-- Work task --
Each line in the entries below that holds the string "RESET" must be copied.

-- Data extracted from a collection --
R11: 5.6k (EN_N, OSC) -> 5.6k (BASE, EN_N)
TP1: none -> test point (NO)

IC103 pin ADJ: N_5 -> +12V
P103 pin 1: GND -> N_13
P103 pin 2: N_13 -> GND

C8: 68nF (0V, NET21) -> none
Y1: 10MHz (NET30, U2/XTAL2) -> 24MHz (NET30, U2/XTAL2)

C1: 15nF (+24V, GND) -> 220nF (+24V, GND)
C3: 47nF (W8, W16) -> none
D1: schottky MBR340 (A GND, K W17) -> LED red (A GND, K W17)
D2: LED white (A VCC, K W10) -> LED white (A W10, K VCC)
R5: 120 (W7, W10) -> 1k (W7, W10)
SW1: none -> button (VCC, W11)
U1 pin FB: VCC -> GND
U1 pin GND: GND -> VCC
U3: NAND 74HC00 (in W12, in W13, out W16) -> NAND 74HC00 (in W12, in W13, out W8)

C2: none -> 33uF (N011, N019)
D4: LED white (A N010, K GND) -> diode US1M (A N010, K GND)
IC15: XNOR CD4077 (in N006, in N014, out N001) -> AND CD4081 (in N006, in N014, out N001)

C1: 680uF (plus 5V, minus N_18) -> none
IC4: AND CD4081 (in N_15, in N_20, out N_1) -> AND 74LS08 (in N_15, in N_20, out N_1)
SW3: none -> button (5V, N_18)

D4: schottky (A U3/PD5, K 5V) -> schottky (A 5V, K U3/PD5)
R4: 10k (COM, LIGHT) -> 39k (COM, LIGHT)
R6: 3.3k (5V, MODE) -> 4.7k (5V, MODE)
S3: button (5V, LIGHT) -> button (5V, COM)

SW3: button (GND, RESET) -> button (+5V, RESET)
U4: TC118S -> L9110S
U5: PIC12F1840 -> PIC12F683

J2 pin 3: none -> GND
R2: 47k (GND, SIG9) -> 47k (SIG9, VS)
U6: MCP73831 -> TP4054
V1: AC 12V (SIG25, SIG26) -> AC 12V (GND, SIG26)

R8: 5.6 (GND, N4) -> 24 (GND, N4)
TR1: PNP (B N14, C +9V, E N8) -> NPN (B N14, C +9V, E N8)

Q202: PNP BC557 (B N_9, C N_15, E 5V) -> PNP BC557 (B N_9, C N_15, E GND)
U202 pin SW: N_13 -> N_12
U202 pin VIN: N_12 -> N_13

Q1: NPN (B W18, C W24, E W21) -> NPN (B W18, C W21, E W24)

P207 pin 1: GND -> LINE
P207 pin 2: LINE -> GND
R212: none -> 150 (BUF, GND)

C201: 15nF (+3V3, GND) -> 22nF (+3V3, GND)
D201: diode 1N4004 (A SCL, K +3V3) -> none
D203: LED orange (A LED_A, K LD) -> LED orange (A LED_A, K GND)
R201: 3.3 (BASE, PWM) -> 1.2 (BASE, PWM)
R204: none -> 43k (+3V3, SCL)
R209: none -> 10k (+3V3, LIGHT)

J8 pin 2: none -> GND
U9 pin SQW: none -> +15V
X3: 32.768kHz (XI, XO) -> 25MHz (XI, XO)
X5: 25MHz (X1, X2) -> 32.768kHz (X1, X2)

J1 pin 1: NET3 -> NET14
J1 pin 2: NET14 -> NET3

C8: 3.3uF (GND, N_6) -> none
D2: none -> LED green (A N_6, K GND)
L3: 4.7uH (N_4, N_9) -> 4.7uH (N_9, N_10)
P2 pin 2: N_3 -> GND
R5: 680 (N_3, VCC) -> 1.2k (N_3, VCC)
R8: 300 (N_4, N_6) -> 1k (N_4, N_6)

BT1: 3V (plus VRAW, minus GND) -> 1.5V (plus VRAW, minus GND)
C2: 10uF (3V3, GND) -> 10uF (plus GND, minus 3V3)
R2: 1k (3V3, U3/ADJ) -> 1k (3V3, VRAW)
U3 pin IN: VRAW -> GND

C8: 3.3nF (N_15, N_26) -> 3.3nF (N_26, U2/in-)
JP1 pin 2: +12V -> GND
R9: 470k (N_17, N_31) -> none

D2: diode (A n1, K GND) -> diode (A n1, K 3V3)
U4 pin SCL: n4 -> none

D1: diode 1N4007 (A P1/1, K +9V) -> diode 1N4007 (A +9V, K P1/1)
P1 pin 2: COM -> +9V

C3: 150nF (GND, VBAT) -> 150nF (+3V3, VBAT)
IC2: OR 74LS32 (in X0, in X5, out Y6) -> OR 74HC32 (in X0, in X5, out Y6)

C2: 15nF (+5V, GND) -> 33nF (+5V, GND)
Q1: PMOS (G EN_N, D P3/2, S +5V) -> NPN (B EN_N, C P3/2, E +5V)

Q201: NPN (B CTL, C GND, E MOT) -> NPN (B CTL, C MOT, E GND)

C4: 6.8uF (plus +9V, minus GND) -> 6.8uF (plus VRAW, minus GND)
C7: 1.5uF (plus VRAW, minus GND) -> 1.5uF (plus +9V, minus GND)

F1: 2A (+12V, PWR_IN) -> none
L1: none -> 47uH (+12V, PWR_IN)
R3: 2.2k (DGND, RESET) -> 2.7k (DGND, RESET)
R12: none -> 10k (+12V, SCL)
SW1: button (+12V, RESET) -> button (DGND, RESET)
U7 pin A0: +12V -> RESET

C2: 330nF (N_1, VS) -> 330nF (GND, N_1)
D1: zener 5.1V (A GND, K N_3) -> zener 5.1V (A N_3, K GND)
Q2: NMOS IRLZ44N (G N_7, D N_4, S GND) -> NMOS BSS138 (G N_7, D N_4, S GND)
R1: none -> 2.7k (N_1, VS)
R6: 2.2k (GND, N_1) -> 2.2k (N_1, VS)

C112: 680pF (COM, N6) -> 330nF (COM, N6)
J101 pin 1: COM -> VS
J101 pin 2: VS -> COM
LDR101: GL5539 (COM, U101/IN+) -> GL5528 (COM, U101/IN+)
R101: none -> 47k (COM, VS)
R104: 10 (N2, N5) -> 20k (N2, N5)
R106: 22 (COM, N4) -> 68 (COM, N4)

-- Solved exercise --
SW3: button (GND, RESET) -> button (+5V, RESET)
R3: 2.2k (DGND, RESET) -> 2.7k (DGND, RESET)
SW1: button (+12V, RESET) -> button (DGND, RESET)
U7 pin A0: +12V -> RESET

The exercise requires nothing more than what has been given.